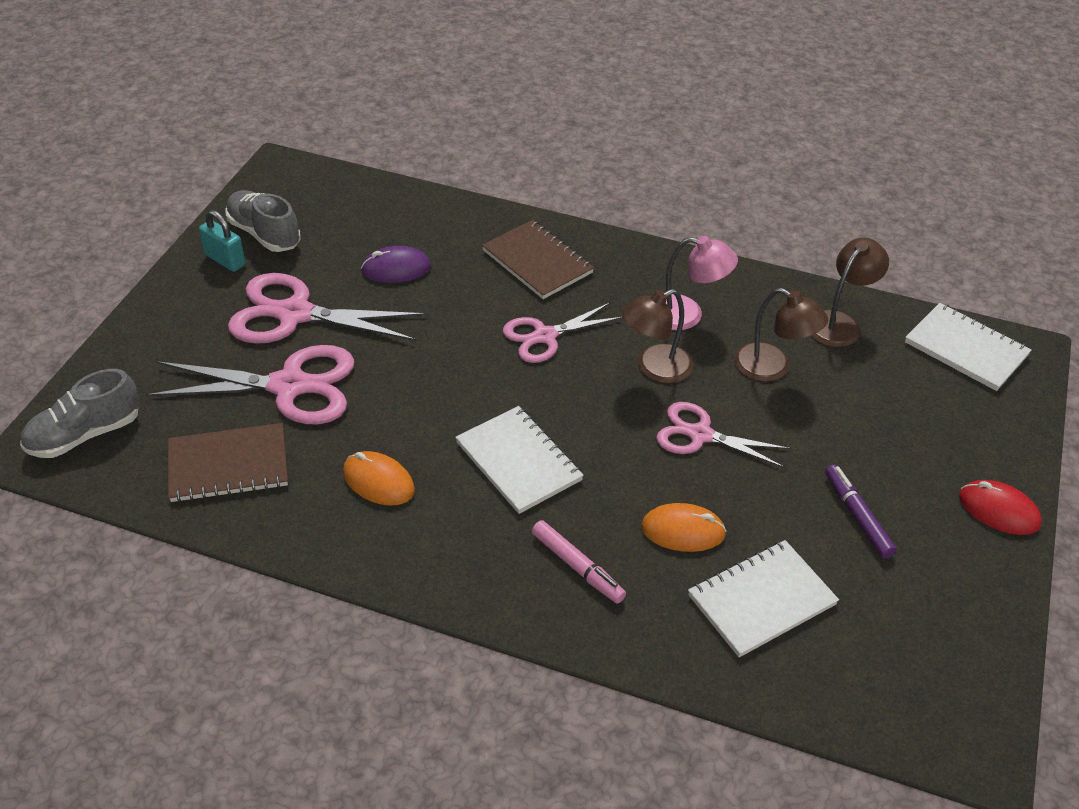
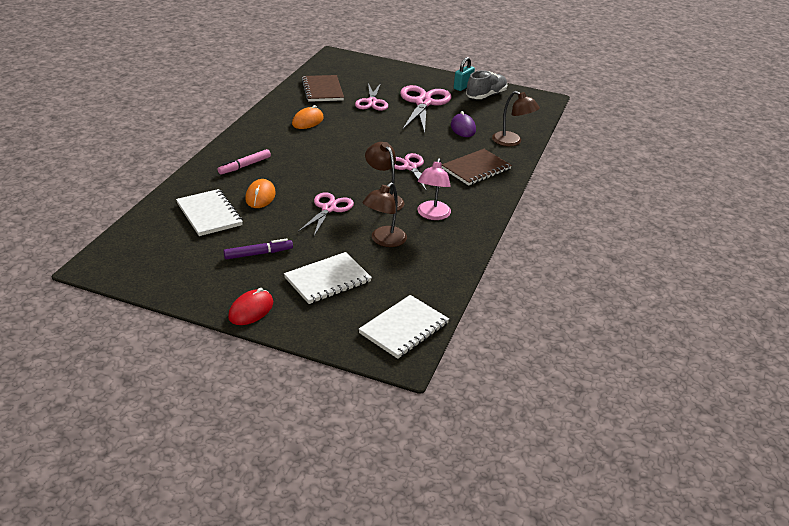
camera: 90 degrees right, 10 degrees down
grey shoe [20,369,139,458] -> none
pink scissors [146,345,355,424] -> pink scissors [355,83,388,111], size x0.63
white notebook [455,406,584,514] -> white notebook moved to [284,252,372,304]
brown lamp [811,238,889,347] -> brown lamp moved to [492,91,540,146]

..............................

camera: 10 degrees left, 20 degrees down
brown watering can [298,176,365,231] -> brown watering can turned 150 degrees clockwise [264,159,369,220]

..............................

PROBLEM STATEMENT: Produce a word-for-word copy of everything above from the line holding "camera: 10 degrees left, 20 degrees down" down to the line holding "brown watering can [298,176,365,231]", with both of those lines kept.

ANSWER FOR THE TASK:
camera: 10 degrees left, 20 degrees down
brown watering can [298,176,365,231] -> brown watering can turned 150 degrees clockwise [264,159,369,220]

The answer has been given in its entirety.